# About this exercise
Among the records below, find the line that has "camera: 90 degrees right, 5 degrees up"; from there, give the lines again exactly, and stop after the line that has "(592, 269) = (451, 483): black".

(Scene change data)
=== Section Start ===

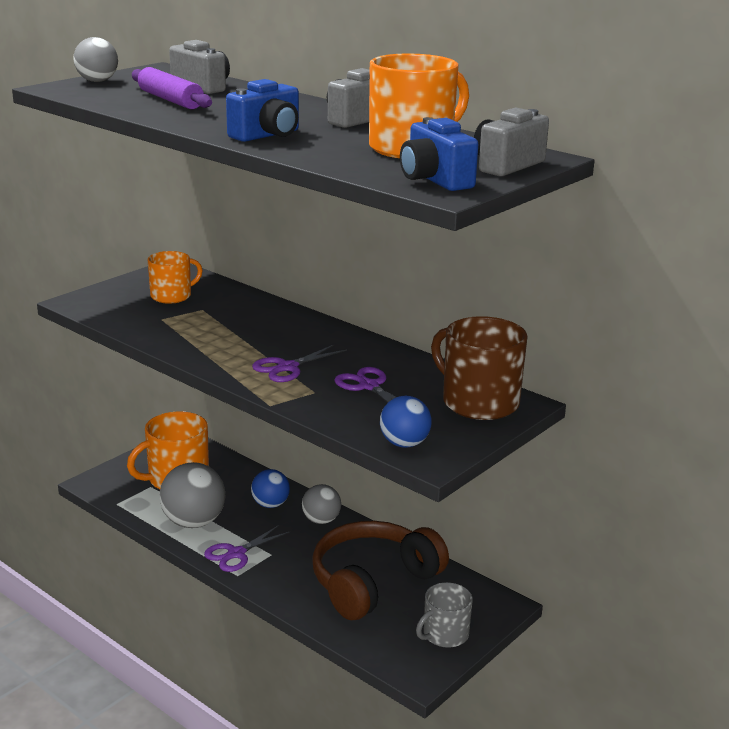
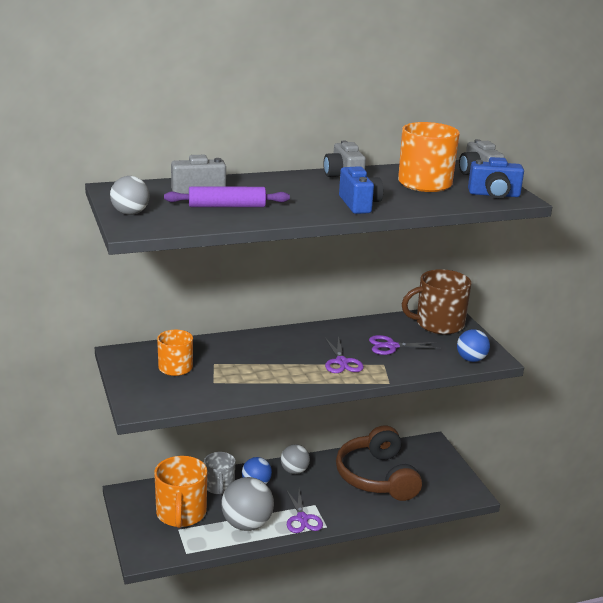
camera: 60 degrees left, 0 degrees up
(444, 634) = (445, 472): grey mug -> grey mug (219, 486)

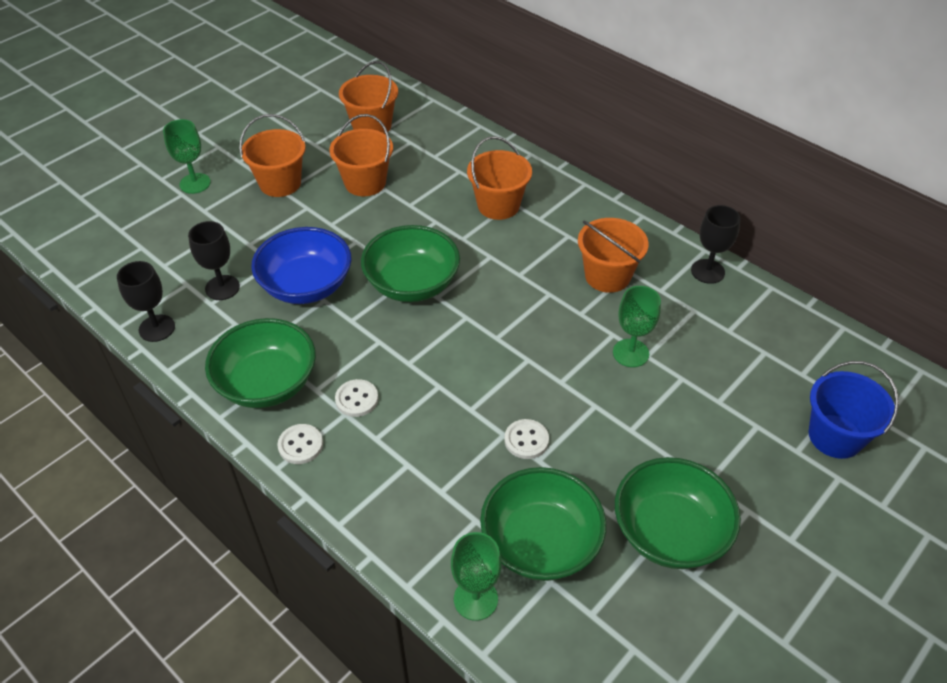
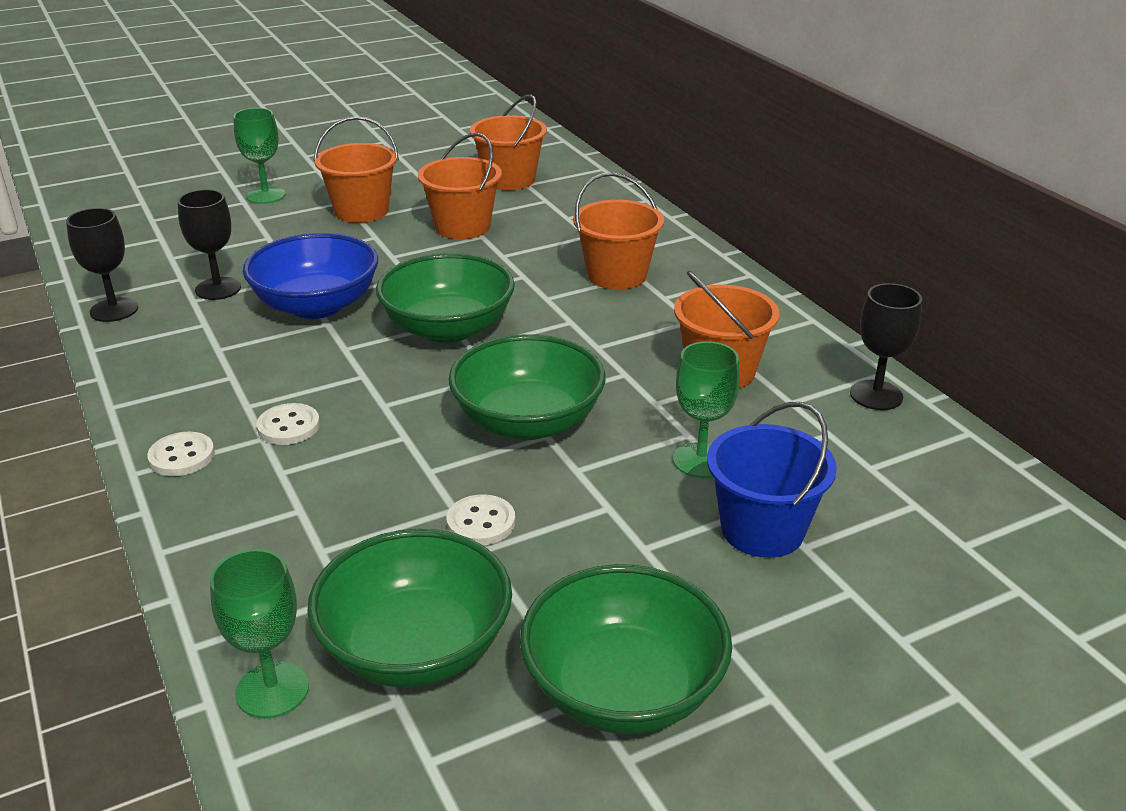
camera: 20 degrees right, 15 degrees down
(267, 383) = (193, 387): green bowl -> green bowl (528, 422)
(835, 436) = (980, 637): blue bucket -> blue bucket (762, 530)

=== Section End ===
=== Section Start ===

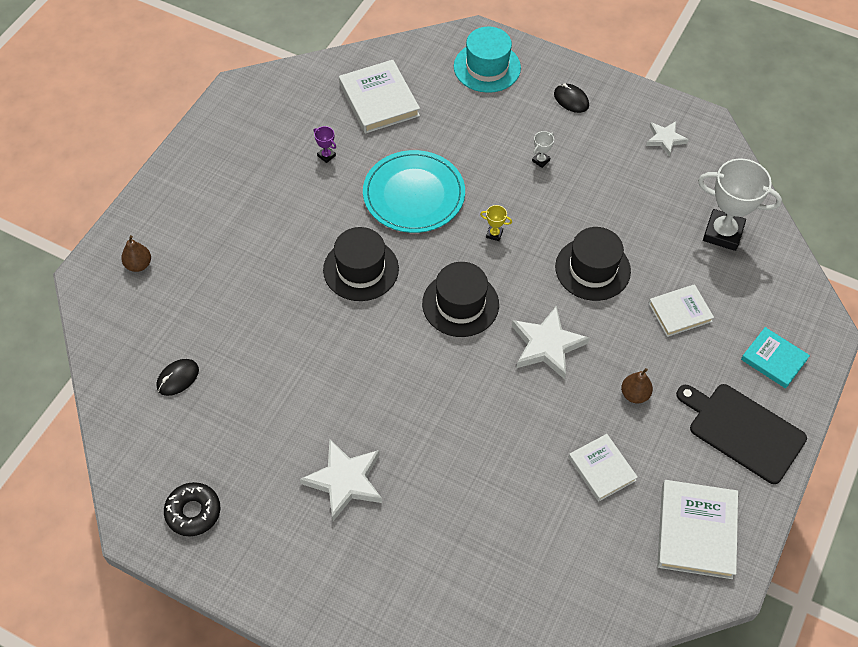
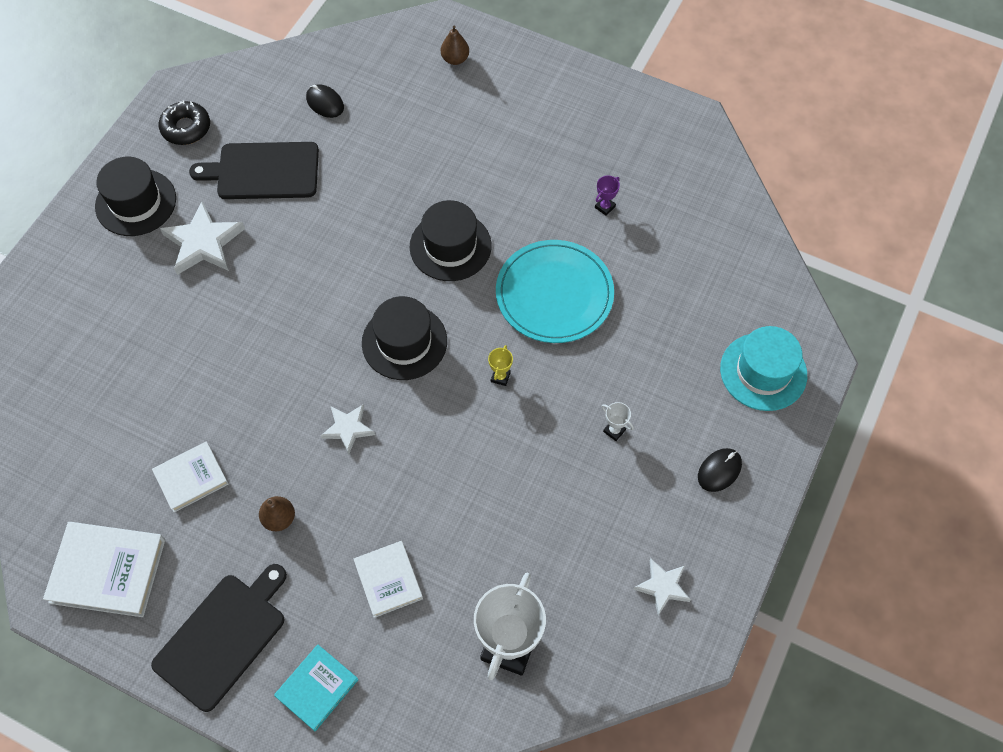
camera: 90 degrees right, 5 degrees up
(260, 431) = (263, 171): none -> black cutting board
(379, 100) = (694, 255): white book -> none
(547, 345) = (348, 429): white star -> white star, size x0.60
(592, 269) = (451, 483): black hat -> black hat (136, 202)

=== Section End ===

# Result below
camera: 90 degrees right, 5 degrees up
(260, 431) = (263, 171): none -> black cutting board
(379, 100) = (694, 255): white book -> none
(547, 345) = (348, 429): white star -> white star, size x0.60
(592, 269) = (451, 483): black hat -> black hat (136, 202)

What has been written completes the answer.